* [WHAT THE EXERCISE ASKS]:
A faithful, complete transcript of the entries below, without pictures, should be returned.

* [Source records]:
Content starts

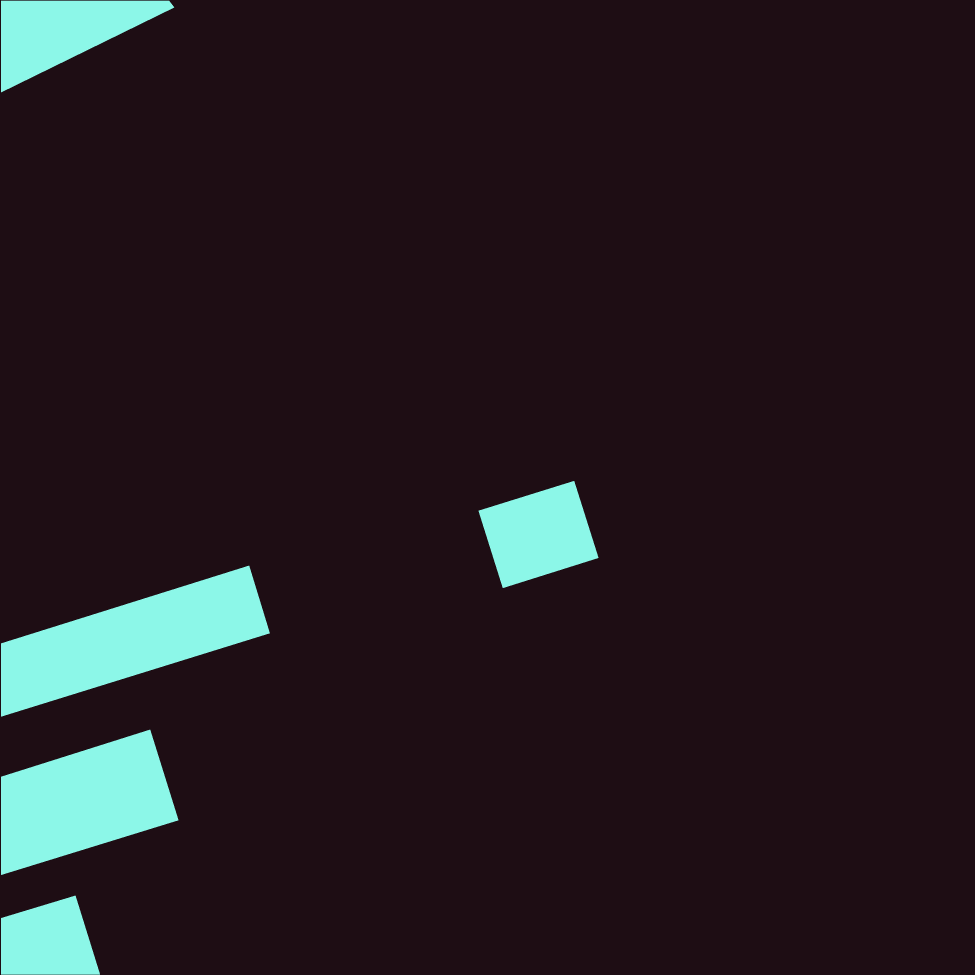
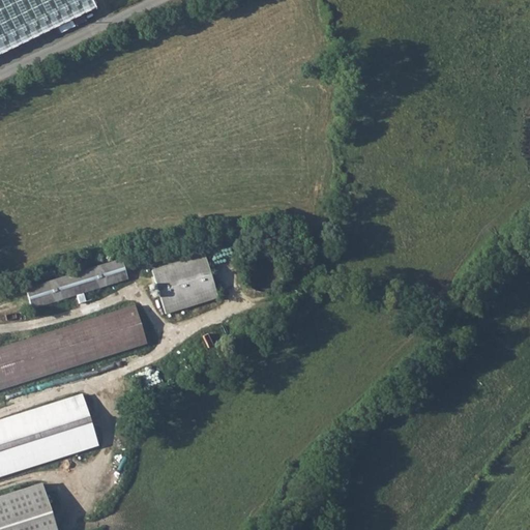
building: none -> [26,260,127,308]
building: [477,480,600,589] -> [151,255,217,314]

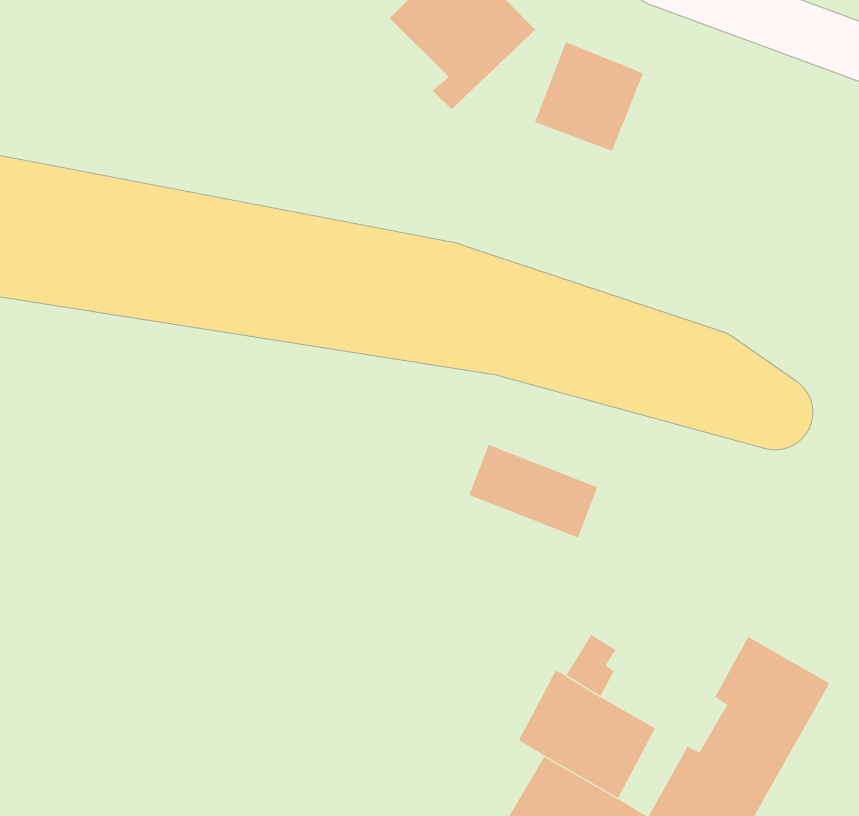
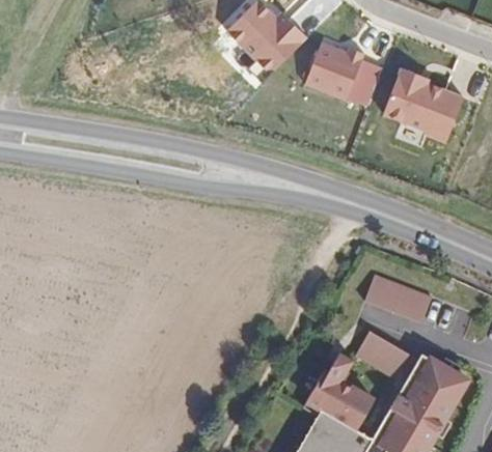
building: none -> [384,64,469,142]
building: [469,444,598,538] -> [364,275,433,324]
building: none -> [354,332,410,382]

Content ends

* [SOLUTION FOR THIS PROBLEM]:
building: none -> [26,260,127,308]
building: [477,480,600,589] -> [151,255,217,314]

building: none -> [384,64,469,142]
building: [469,444,598,538] -> [364,275,433,324]
building: none -> [354,332,410,382]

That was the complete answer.